» **PROBLEM STATEMENT**:
Whatever pictures appear, omit them, and repeat the data below exactly.

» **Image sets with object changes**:
= = = =

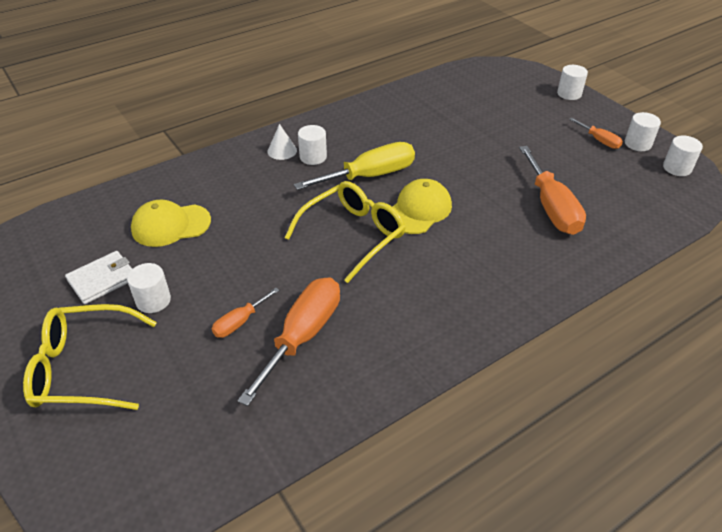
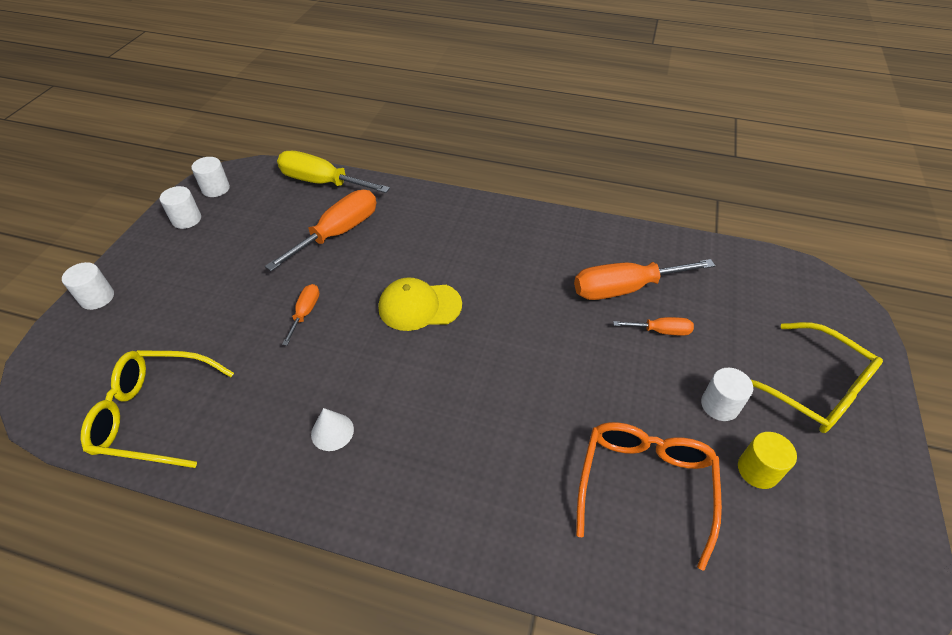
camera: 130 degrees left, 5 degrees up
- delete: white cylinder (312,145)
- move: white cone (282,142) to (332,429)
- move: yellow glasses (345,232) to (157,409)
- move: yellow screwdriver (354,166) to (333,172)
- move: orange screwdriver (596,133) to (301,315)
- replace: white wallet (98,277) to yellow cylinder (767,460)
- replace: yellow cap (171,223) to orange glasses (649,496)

= = = =

» **TASK ANSWER**:
camera: 130 degrees left, 5 degrees up
- delete: white cylinder (312,145)
- move: white cone (282,142) to (332,429)
- move: yellow glasses (345,232) to (157,409)
- move: yellow screwdriver (354,166) to (333,172)
- move: orange screwdriver (596,133) to (301,315)
- replace: white wallet (98,277) to yellow cylinder (767,460)
- replace: yellow cap (171,223) to orange glasses (649,496)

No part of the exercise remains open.